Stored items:
== == ==

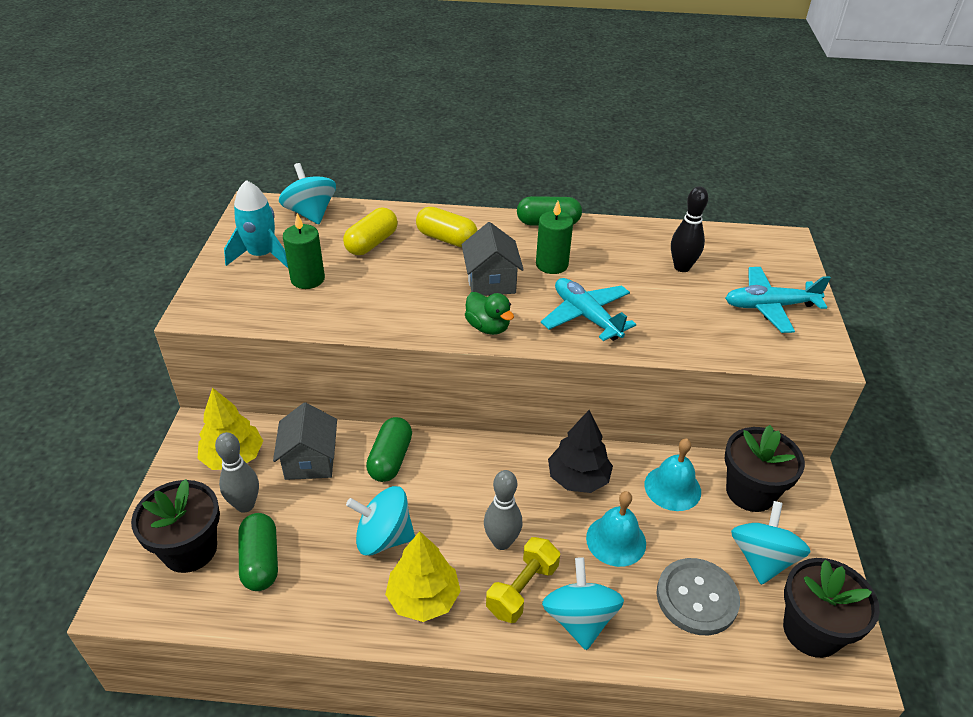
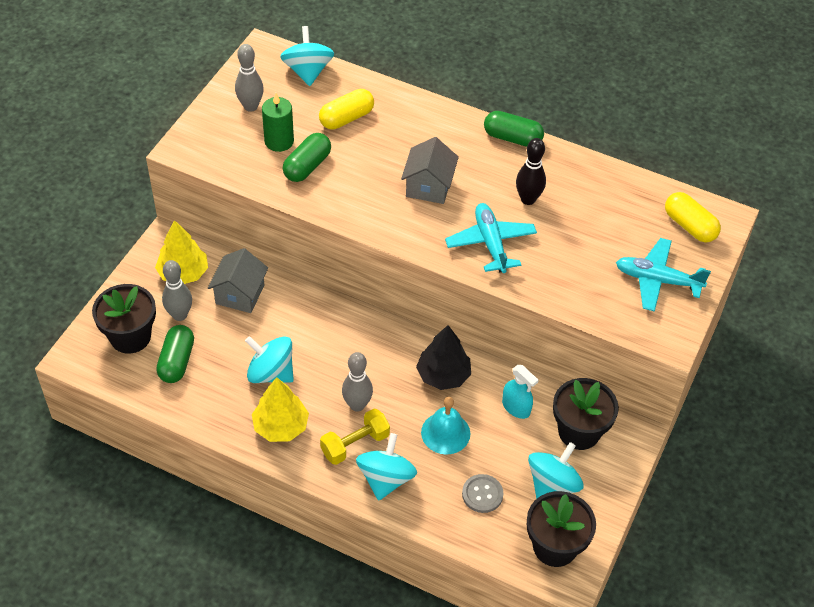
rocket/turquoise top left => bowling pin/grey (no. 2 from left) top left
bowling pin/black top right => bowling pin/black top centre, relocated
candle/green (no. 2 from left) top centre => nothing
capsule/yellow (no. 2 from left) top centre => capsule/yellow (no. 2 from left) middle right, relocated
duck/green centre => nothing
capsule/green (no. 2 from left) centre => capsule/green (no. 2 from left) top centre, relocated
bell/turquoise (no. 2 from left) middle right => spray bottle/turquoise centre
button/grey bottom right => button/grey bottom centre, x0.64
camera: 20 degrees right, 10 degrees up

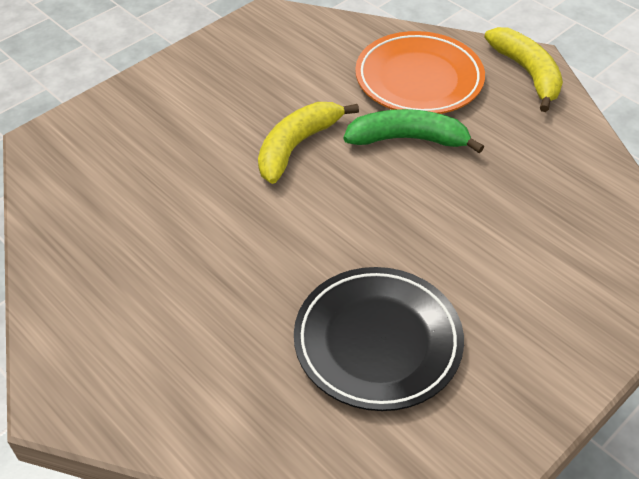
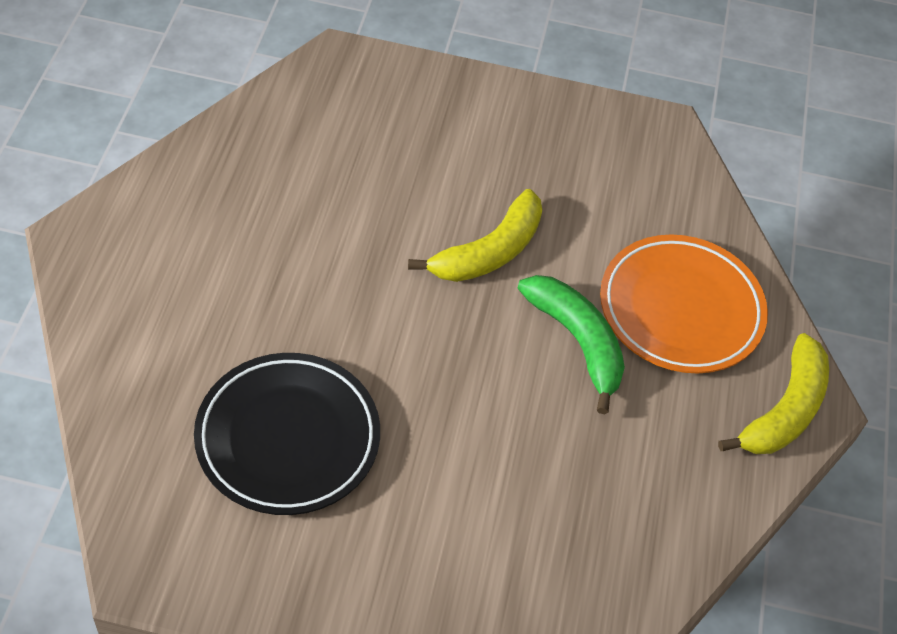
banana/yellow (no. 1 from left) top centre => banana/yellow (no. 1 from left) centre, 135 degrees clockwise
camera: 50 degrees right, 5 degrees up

== == ==

▶ [EXERCISE BRIEF]:
Find the string "capsule" in the records, then copy each line where it occurs.

▶ [RESPONSE BOX]:
capsule/yellow (no. 2 from left) top centre => capsule/yellow (no. 2 from left) middle right, relocated
capsule/green (no. 2 from left) centre => capsule/green (no. 2 from left) top centre, relocated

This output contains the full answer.